• **What to do**
How many lines in the listing below contain the string "kern"? Reply with only the number.

(Records from a dataset)
• • • •
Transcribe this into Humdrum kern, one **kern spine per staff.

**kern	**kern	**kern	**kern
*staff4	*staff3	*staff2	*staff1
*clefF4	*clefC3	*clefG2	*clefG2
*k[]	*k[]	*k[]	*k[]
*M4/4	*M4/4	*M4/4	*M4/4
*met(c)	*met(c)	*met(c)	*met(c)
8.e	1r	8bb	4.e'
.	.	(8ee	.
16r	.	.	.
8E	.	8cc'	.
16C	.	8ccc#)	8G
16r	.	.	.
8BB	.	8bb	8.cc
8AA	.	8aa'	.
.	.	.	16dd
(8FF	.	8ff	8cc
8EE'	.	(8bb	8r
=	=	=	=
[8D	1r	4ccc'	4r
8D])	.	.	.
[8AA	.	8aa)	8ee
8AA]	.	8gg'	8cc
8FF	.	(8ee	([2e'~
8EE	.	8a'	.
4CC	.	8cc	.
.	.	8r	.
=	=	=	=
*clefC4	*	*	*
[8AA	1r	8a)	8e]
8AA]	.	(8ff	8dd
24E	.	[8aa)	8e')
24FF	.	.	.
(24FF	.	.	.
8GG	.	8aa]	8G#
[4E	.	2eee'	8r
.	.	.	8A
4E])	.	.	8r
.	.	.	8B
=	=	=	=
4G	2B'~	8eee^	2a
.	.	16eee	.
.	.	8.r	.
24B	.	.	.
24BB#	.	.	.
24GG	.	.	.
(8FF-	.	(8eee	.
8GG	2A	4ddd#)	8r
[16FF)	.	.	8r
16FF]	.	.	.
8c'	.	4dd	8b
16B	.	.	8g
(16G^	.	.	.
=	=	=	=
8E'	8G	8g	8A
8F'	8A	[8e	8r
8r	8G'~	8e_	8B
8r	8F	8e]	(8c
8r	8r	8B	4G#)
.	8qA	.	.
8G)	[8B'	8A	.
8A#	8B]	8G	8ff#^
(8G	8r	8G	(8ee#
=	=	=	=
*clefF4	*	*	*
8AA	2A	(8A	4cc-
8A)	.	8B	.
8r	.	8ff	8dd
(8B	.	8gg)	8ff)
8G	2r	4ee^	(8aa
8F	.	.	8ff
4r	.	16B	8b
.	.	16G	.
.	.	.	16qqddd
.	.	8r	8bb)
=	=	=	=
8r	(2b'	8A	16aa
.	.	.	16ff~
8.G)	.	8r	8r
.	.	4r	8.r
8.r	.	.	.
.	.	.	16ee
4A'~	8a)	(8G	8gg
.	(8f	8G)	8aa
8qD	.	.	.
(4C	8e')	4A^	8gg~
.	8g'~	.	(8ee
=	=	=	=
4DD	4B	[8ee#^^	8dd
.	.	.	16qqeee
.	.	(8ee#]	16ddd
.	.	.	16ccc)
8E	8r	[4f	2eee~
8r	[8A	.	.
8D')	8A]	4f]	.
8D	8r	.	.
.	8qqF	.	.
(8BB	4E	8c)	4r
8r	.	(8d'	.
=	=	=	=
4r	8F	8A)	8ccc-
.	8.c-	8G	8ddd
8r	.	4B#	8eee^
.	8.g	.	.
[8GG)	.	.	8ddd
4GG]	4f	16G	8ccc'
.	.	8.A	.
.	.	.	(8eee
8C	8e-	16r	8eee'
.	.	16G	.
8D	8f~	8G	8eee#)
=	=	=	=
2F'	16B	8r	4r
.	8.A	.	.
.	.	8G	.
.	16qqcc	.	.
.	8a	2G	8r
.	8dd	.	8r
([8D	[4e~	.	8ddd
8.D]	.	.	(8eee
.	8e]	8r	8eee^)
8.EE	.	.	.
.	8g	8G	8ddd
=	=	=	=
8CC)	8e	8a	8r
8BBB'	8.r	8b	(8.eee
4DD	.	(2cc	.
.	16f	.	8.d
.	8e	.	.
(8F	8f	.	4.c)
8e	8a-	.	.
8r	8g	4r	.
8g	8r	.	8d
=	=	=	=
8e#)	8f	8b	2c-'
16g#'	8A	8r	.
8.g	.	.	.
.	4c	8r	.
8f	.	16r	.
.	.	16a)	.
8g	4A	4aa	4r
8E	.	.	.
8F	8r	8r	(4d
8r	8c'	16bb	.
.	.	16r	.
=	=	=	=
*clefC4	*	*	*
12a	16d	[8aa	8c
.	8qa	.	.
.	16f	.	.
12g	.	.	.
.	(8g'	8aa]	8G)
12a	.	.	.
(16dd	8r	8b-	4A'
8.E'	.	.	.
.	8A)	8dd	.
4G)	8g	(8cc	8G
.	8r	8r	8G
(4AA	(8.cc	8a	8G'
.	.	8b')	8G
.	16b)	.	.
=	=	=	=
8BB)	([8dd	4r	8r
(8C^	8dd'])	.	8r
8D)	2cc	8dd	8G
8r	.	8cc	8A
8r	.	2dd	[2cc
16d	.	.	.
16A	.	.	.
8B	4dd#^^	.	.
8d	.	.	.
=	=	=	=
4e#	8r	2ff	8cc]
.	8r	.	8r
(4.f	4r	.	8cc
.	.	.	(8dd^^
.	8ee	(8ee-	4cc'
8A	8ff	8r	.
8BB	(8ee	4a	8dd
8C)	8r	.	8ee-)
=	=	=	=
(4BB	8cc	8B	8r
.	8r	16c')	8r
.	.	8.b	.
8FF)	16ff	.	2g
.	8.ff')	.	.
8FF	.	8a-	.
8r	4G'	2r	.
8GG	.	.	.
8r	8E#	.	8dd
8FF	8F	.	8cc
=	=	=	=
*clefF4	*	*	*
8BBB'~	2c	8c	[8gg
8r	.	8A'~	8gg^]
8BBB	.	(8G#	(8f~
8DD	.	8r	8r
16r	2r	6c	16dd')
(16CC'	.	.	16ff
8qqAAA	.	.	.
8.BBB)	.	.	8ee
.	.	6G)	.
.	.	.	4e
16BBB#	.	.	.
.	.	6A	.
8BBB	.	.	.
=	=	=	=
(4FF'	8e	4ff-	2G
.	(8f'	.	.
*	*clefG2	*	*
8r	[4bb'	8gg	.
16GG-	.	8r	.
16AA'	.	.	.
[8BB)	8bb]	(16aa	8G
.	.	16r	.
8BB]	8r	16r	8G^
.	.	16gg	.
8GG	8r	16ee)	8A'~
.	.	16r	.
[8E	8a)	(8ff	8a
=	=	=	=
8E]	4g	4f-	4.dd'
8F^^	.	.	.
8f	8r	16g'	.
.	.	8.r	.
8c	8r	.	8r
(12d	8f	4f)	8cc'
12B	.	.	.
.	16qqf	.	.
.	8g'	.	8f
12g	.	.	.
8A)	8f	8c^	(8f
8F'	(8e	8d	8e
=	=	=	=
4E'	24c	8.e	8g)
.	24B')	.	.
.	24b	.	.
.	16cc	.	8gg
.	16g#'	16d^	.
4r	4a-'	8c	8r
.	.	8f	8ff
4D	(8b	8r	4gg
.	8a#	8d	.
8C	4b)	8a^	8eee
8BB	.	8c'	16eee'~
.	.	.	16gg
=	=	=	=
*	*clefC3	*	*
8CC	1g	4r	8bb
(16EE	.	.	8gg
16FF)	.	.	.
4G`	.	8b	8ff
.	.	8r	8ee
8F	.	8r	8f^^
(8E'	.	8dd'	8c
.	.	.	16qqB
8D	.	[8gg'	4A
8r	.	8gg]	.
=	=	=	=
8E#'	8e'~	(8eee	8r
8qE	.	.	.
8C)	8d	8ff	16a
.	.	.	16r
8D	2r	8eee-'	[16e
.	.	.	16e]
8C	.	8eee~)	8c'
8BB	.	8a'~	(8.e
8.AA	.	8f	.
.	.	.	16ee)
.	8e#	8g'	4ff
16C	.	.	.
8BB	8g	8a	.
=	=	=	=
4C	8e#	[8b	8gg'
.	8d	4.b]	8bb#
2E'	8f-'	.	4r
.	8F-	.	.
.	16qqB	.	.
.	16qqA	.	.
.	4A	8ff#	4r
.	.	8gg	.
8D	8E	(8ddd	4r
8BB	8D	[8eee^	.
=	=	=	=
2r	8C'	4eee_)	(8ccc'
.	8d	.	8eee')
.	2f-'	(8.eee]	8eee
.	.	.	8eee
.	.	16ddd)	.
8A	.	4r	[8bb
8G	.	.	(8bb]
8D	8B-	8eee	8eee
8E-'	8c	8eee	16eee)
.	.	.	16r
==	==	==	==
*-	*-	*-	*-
• • • •
• **Reply to the task**
2